╭──

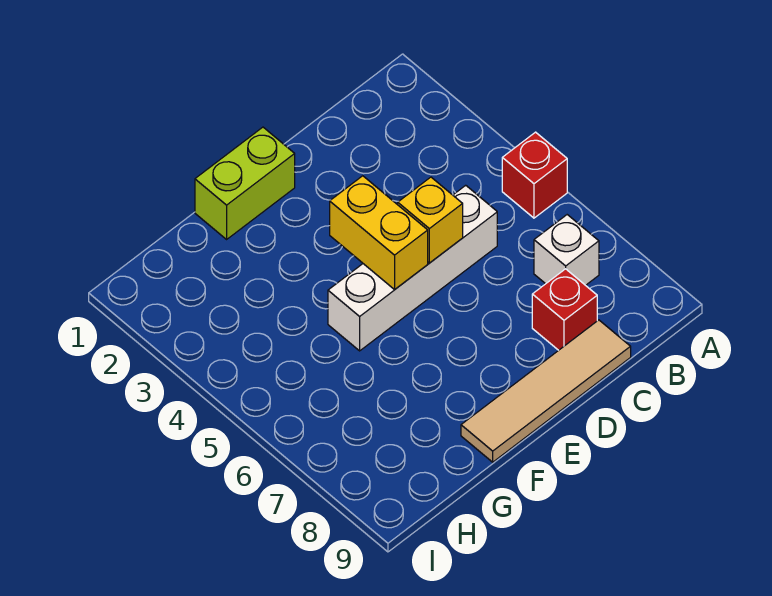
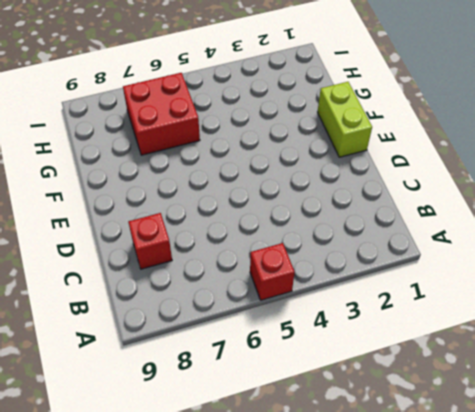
red brick G6:H7 level 1 -> none
none -> white brick B7 level 1
none -> white brick C5:F5 level 1

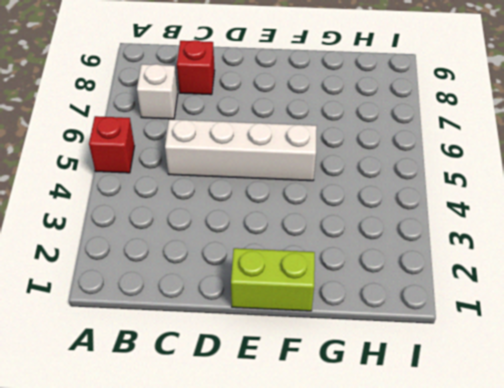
none -> tan tile C9:F9 level 1
none -> yellow brick D5 level 2

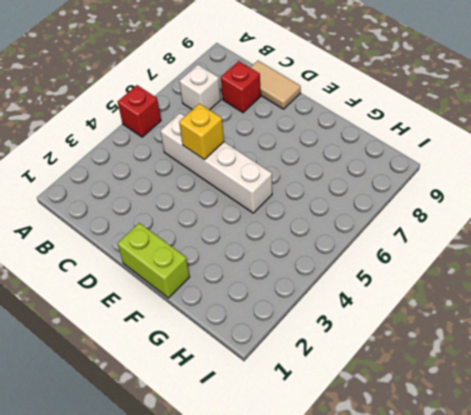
tan tile C9:D9 level 1 -> tan tile C9:F9 level 1
none -> yellow brick E4:E5 level 2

╰──

Please give the entries above again exactly as written, leaving out any pictures.

**Exercise response:**
red brick G6:H7 level 1 -> none
none -> white brick B7 level 1
none -> white brick C5:F5 level 1

none -> tan tile C9:F9 level 1
none -> yellow brick D5 level 2

tan tile C9:D9 level 1 -> tan tile C9:F9 level 1
none -> yellow brick E4:E5 level 2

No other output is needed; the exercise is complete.